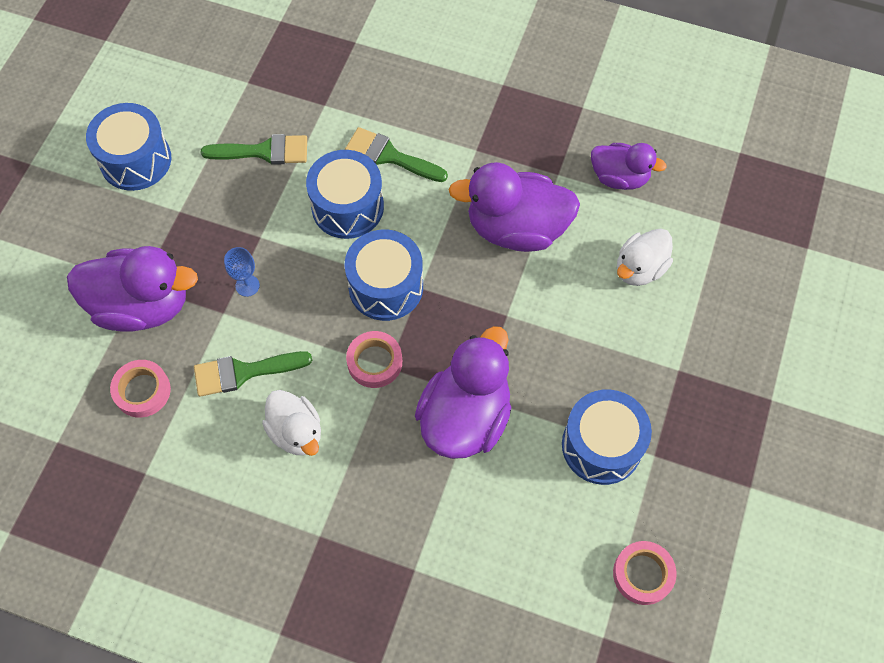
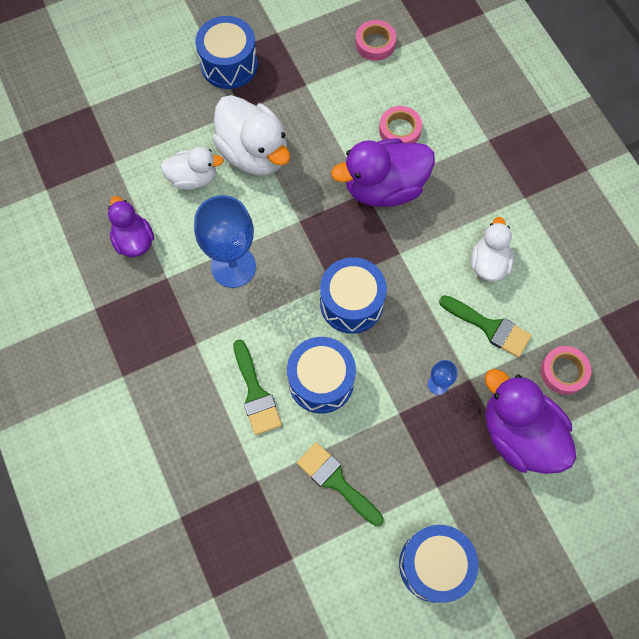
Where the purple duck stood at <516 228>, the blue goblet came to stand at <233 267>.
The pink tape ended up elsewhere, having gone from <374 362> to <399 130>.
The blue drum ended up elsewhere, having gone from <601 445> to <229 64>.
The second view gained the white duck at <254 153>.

* About this exercise *
Write out, without alteration, the line that contains "The pink tape" and all subsequent lines down to the end of the data above.

* Response *
The pink tape ended up elsewhere, having gone from <374 362> to <399 130>.
The blue drum ended up elsewhere, having gone from <601 445> to <229 64>.
The second view gained the white duck at <254 153>.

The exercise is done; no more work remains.